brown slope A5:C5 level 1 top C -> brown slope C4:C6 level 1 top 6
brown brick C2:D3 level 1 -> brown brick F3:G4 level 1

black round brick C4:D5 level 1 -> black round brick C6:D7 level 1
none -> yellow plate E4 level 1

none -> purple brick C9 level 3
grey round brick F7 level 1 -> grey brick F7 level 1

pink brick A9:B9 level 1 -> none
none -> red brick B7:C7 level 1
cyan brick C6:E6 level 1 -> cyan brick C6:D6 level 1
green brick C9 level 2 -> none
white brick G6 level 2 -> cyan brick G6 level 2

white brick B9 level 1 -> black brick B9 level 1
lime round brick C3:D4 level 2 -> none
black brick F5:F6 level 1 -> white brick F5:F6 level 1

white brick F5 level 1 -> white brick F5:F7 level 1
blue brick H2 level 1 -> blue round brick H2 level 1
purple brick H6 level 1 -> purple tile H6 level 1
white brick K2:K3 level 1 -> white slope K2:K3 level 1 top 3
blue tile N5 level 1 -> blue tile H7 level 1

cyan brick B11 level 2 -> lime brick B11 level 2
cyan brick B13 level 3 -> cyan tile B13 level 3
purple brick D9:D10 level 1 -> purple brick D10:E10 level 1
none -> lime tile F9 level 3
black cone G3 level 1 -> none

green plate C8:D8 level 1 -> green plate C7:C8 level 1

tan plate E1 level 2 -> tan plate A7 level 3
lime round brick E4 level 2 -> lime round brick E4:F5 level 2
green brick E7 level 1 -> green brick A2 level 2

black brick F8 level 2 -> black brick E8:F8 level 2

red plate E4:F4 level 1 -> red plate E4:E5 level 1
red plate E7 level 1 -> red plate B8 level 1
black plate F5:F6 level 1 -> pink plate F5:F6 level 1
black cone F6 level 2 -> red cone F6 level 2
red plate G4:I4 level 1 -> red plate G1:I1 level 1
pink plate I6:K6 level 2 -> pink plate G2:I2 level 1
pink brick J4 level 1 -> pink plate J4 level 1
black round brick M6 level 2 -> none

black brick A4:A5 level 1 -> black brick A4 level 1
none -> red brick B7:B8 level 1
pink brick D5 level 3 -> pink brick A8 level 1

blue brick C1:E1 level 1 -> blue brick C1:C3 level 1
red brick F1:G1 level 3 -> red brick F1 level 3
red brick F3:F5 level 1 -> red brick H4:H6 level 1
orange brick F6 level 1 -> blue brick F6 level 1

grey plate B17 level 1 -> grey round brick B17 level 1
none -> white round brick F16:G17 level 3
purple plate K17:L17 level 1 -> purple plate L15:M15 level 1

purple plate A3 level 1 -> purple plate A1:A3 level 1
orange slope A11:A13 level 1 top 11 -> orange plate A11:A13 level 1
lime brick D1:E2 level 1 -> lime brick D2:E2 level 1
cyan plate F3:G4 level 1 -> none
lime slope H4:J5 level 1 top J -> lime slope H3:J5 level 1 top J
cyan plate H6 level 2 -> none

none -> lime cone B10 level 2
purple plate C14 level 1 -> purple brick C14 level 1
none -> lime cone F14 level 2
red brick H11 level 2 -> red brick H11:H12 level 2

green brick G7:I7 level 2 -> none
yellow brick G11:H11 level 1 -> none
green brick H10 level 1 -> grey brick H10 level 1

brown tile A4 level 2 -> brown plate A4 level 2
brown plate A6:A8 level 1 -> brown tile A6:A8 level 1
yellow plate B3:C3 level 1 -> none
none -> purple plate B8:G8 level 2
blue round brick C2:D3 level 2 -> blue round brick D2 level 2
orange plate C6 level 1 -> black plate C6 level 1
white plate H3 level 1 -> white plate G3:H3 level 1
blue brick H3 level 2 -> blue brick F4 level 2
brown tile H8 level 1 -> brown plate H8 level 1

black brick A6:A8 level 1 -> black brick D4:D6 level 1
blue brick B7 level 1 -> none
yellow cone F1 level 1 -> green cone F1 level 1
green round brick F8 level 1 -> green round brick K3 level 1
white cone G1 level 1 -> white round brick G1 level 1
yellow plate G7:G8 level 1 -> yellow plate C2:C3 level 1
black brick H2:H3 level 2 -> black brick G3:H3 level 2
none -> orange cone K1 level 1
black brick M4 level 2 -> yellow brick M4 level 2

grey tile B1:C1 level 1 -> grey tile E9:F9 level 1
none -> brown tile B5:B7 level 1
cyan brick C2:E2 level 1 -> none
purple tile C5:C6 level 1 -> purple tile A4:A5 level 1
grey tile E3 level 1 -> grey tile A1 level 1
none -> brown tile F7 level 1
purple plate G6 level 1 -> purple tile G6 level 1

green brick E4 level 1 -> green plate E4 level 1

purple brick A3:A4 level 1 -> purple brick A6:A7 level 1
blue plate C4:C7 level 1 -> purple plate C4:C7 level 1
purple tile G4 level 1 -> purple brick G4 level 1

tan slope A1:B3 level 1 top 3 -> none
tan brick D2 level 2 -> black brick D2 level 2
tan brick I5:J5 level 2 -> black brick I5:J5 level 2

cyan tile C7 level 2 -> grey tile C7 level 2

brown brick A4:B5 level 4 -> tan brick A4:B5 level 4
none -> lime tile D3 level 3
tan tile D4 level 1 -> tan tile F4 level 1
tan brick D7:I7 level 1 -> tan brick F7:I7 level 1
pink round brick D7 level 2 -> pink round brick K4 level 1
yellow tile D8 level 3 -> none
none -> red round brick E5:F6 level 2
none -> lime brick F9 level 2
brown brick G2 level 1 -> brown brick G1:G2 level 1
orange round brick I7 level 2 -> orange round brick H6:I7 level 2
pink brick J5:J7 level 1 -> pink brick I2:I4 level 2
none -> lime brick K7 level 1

════════════════════

__WORK INSTRUCTIONS__
The records above are to be output in full and without error.

__RESULT OF THIS TASK__
brown slope A5:C5 level 1 top C -> brown slope C4:C6 level 1 top 6
brown brick C2:D3 level 1 -> brown brick F3:G4 level 1

black round brick C4:D5 level 1 -> black round brick C6:D7 level 1
none -> yellow plate E4 level 1

none -> purple brick C9 level 3
grey round brick F7 level 1 -> grey brick F7 level 1

pink brick A9:B9 level 1 -> none
none -> red brick B7:C7 level 1
cyan brick C6:E6 level 1 -> cyan brick C6:D6 level 1
green brick C9 level 2 -> none
white brick G6 level 2 -> cyan brick G6 level 2

white brick B9 level 1 -> black brick B9 level 1
lime round brick C3:D4 level 2 -> none
black brick F5:F6 level 1 -> white brick F5:F6 level 1

white brick F5 level 1 -> white brick F5:F7 level 1
blue brick H2 level 1 -> blue round brick H2 level 1
purple brick H6 level 1 -> purple tile H6 level 1
white brick K2:K3 level 1 -> white slope K2:K3 level 1 top 3
blue tile N5 level 1 -> blue tile H7 level 1

cyan brick B11 level 2 -> lime brick B11 level 2
cyan brick B13 level 3 -> cyan tile B13 level 3
purple brick D9:D10 level 1 -> purple brick D10:E10 level 1
none -> lime tile F9 level 3
black cone G3 level 1 -> none

green plate C8:D8 level 1 -> green plate C7:C8 level 1

tan plate E1 level 2 -> tan plate A7 level 3
lime round brick E4 level 2 -> lime round brick E4:F5 level 2
green brick E7 level 1 -> green brick A2 level 2

black brick F8 level 2 -> black brick E8:F8 level 2

red plate E4:F4 level 1 -> red plate E4:E5 level 1
red plate E7 level 1 -> red plate B8 level 1
black plate F5:F6 level 1 -> pink plate F5:F6 level 1
black cone F6 level 2 -> red cone F6 level 2
red plate G4:I4 level 1 -> red plate G1:I1 level 1
pink plate I6:K6 level 2 -> pink plate G2:I2 level 1
pink brick J4 level 1 -> pink plate J4 level 1
black round brick M6 level 2 -> none

black brick A4:A5 level 1 -> black brick A4 level 1
none -> red brick B7:B8 level 1
pink brick D5 level 3 -> pink brick A8 level 1

blue brick C1:E1 level 1 -> blue brick C1:C3 level 1
red brick F1:G1 level 3 -> red brick F1 level 3
red brick F3:F5 level 1 -> red brick H4:H6 level 1
orange brick F6 level 1 -> blue brick F6 level 1

grey plate B17 level 1 -> grey round brick B17 level 1
none -> white round brick F16:G17 level 3
purple plate K17:L17 level 1 -> purple plate L15:M15 level 1

purple plate A3 level 1 -> purple plate A1:A3 level 1
orange slope A11:A13 level 1 top 11 -> orange plate A11:A13 level 1
lime brick D1:E2 level 1 -> lime brick D2:E2 level 1
cyan plate F3:G4 level 1 -> none
lime slope H4:J5 level 1 top J -> lime slope H3:J5 level 1 top J
cyan plate H6 level 2 -> none

none -> lime cone B10 level 2
purple plate C14 level 1 -> purple brick C14 level 1
none -> lime cone F14 level 2
red brick H11 level 2 -> red brick H11:H12 level 2

green brick G7:I7 level 2 -> none
yellow brick G11:H11 level 1 -> none
green brick H10 level 1 -> grey brick H10 level 1

brown tile A4 level 2 -> brown plate A4 level 2
brown plate A6:A8 level 1 -> brown tile A6:A8 level 1
yellow plate B3:C3 level 1 -> none
none -> purple plate B8:G8 level 2
blue round brick C2:D3 level 2 -> blue round brick D2 level 2
orange plate C6 level 1 -> black plate C6 level 1
white plate H3 level 1 -> white plate G3:H3 level 1
blue brick H3 level 2 -> blue brick F4 level 2
brown tile H8 level 1 -> brown plate H8 level 1

black brick A6:A8 level 1 -> black brick D4:D6 level 1
blue brick B7 level 1 -> none
yellow cone F1 level 1 -> green cone F1 level 1
green round brick F8 level 1 -> green round brick K3 level 1
white cone G1 level 1 -> white round brick G1 level 1
yellow plate G7:G8 level 1 -> yellow plate C2:C3 level 1
black brick H2:H3 level 2 -> black brick G3:H3 level 2
none -> orange cone K1 level 1
black brick M4 level 2 -> yellow brick M4 level 2

grey tile B1:C1 level 1 -> grey tile E9:F9 level 1
none -> brown tile B5:B7 level 1
cyan brick C2:E2 level 1 -> none
purple tile C5:C6 level 1 -> purple tile A4:A5 level 1
grey tile E3 level 1 -> grey tile A1 level 1
none -> brown tile F7 level 1
purple plate G6 level 1 -> purple tile G6 level 1

green brick E4 level 1 -> green plate E4 level 1

purple brick A3:A4 level 1 -> purple brick A6:A7 level 1
blue plate C4:C7 level 1 -> purple plate C4:C7 level 1
purple tile G4 level 1 -> purple brick G4 level 1

tan slope A1:B3 level 1 top 3 -> none
tan brick D2 level 2 -> black brick D2 level 2
tan brick I5:J5 level 2 -> black brick I5:J5 level 2

cyan tile C7 level 2 -> grey tile C7 level 2

brown brick A4:B5 level 4 -> tan brick A4:B5 level 4
none -> lime tile D3 level 3
tan tile D4 level 1 -> tan tile F4 level 1
tan brick D7:I7 level 1 -> tan brick F7:I7 level 1
pink round brick D7 level 2 -> pink round brick K4 level 1
yellow tile D8 level 3 -> none
none -> red round brick E5:F6 level 2
none -> lime brick F9 level 2
brown brick G2 level 1 -> brown brick G1:G2 level 1
orange round brick I7 level 2 -> orange round brick H6:I7 level 2
pink brick J5:J7 level 1 -> pink brick I2:I4 level 2
none -> lime brick K7 level 1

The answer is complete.